» TASK STATEMENT
Filter this material down to the lines that contain the string "moved", and return those lines.

» DATASET EXCERPTS
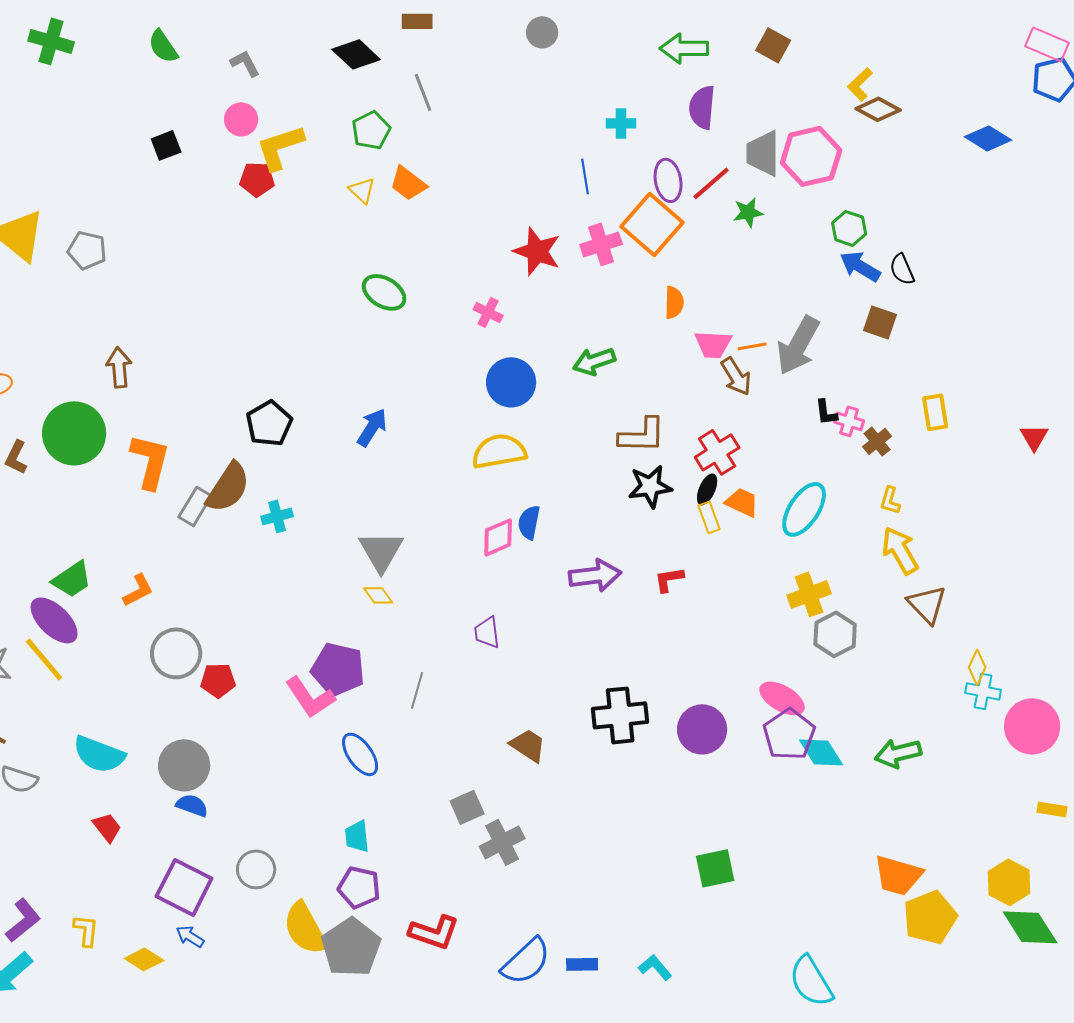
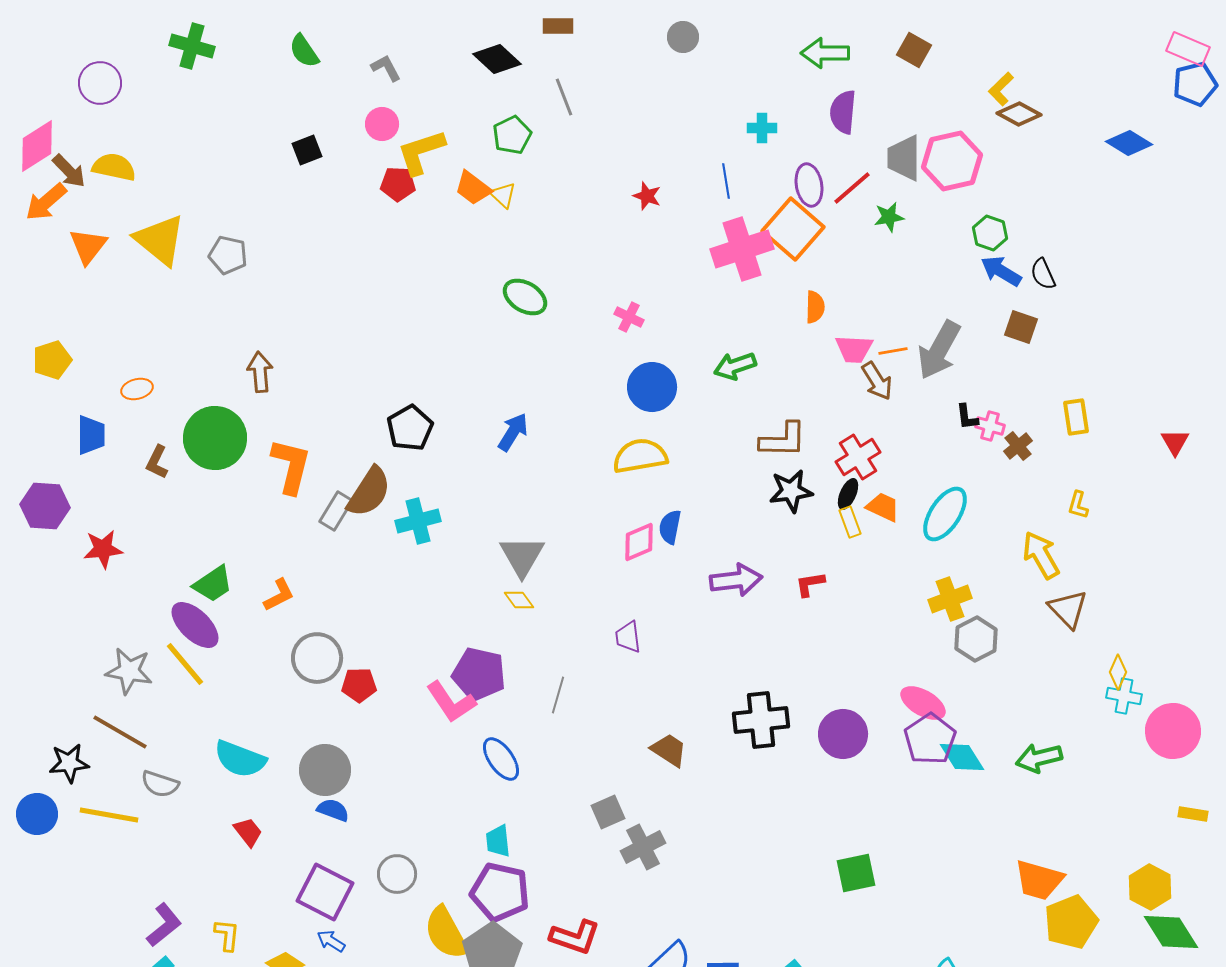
orange trapezoid: (408, 183) -> (473, 188), moved
pink cross: (601, 244) -> (742, 249), size x1.5
red star: (537, 251) -> (647, 196), moved, size x0.6
yellow L-shape: (890, 500) -> (1078, 505), moved
cyan cross: (277, 516) -> (418, 521), size x1.4
purple pentagon: (359, 887) -> (500, 892), size x1.4

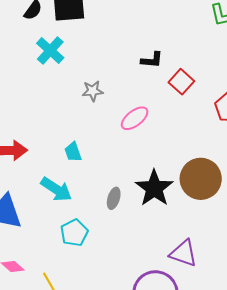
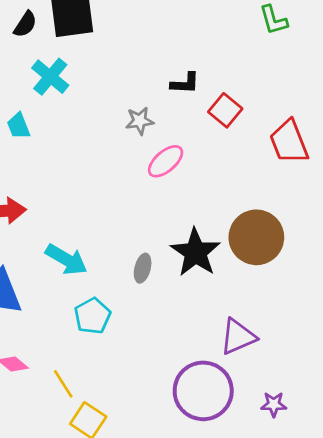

» REPLY
orange trapezoid: (408, 183) -> (473, 188), moved
red star: (537, 251) -> (647, 196), moved, size x0.6
yellow L-shape: (890, 500) -> (1078, 505), moved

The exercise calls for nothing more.